_Task item_.
Return the records below in full. Keep every word exact and skip the images.

─── Data excerpts

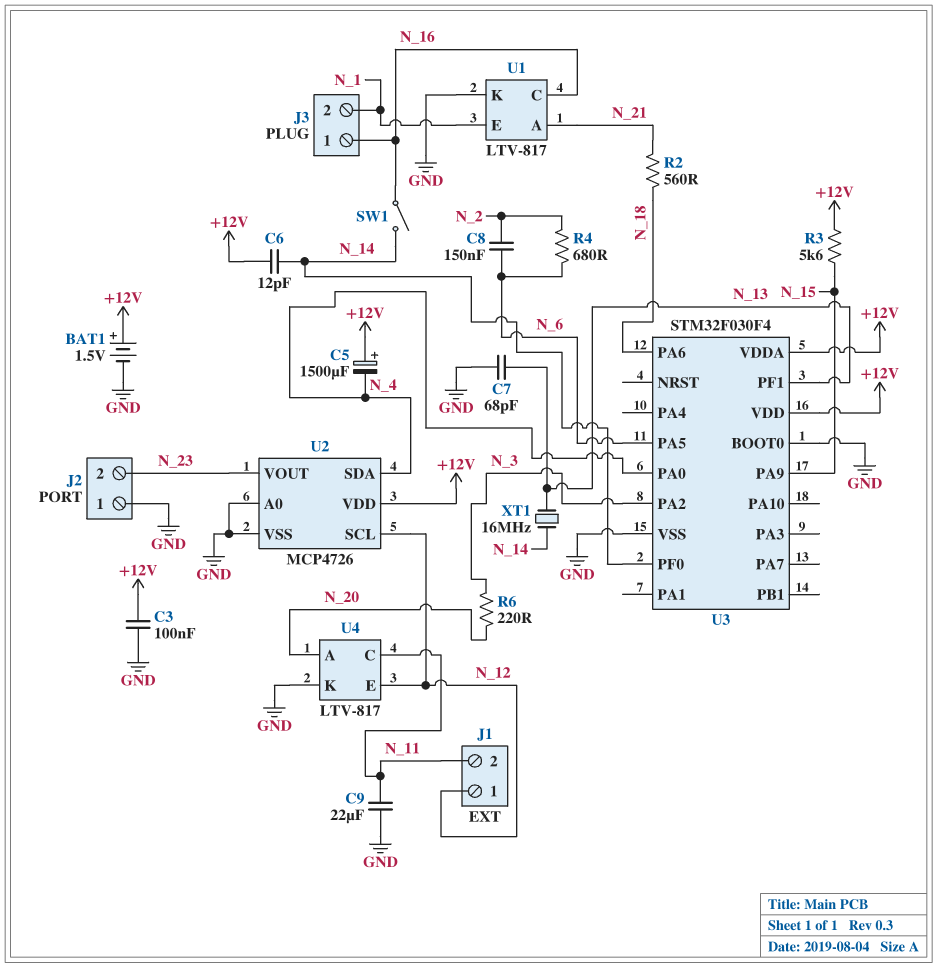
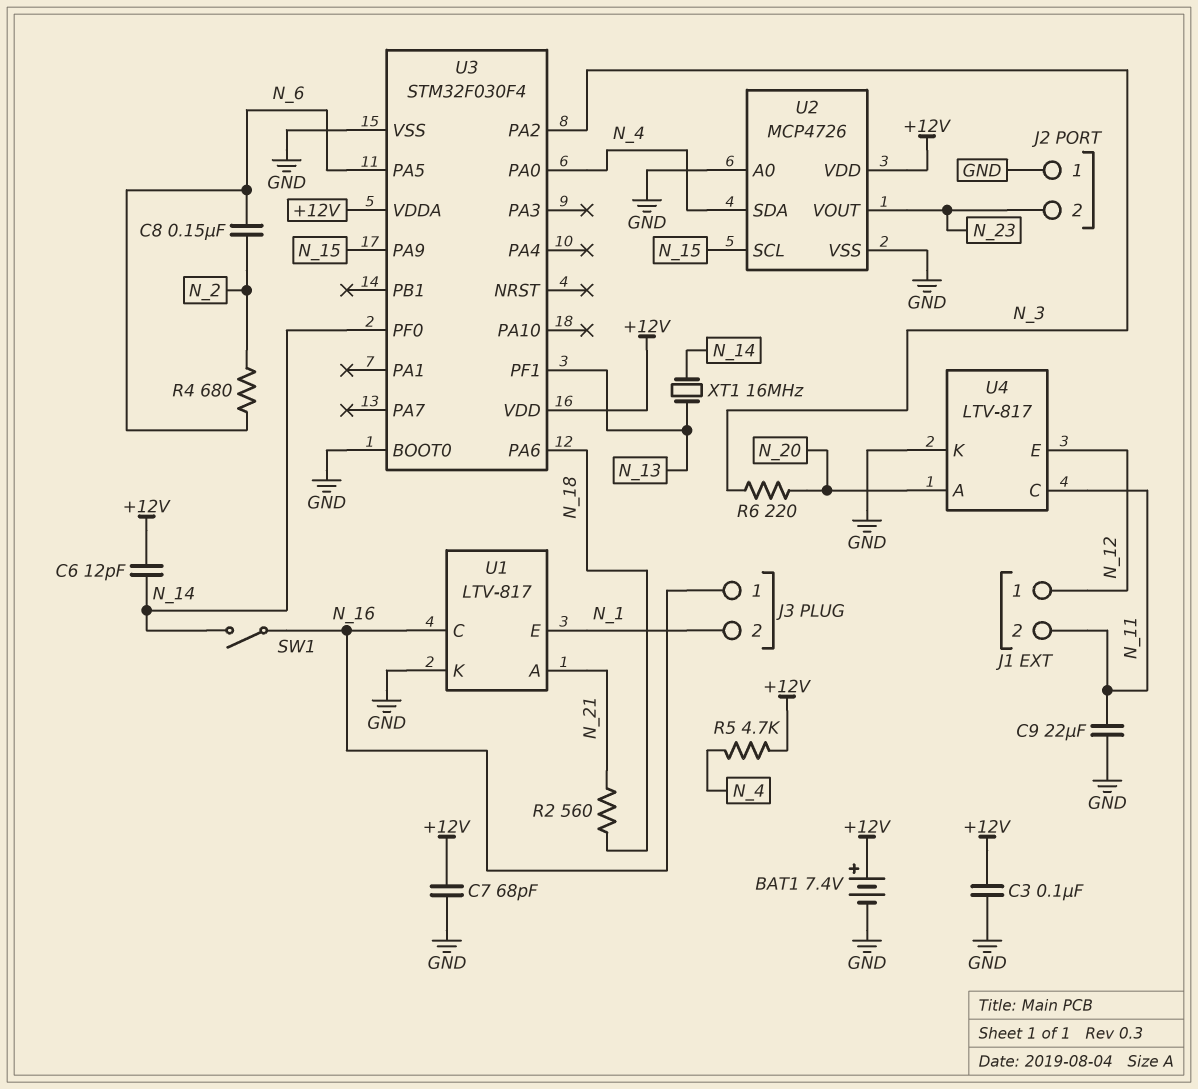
BAT1: 1.5V (plus +12V, minus GND) -> 7.4V (plus +12V, minus GND)
C5: 1500uF (plus +12V, minus N_4) -> none
C7: 68pF (GND, N_13) -> 68pF (+12V, GND)
R3: 5.6k (+12V, N_15) -> none
R5: none -> 4.7k (+12V, N_4)
U2 pin SCL: N_12 -> N_15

──────

_Result_.
BAT1: 1.5V (plus +12V, minus GND) -> 7.4V (plus +12V, minus GND)
C5: 1500uF (plus +12V, minus N_4) -> none
C7: 68pF (GND, N_13) -> 68pF (+12V, GND)
R3: 5.6k (+12V, N_15) -> none
R5: none -> 4.7k (+12V, N_4)
U2 pin SCL: N_12 -> N_15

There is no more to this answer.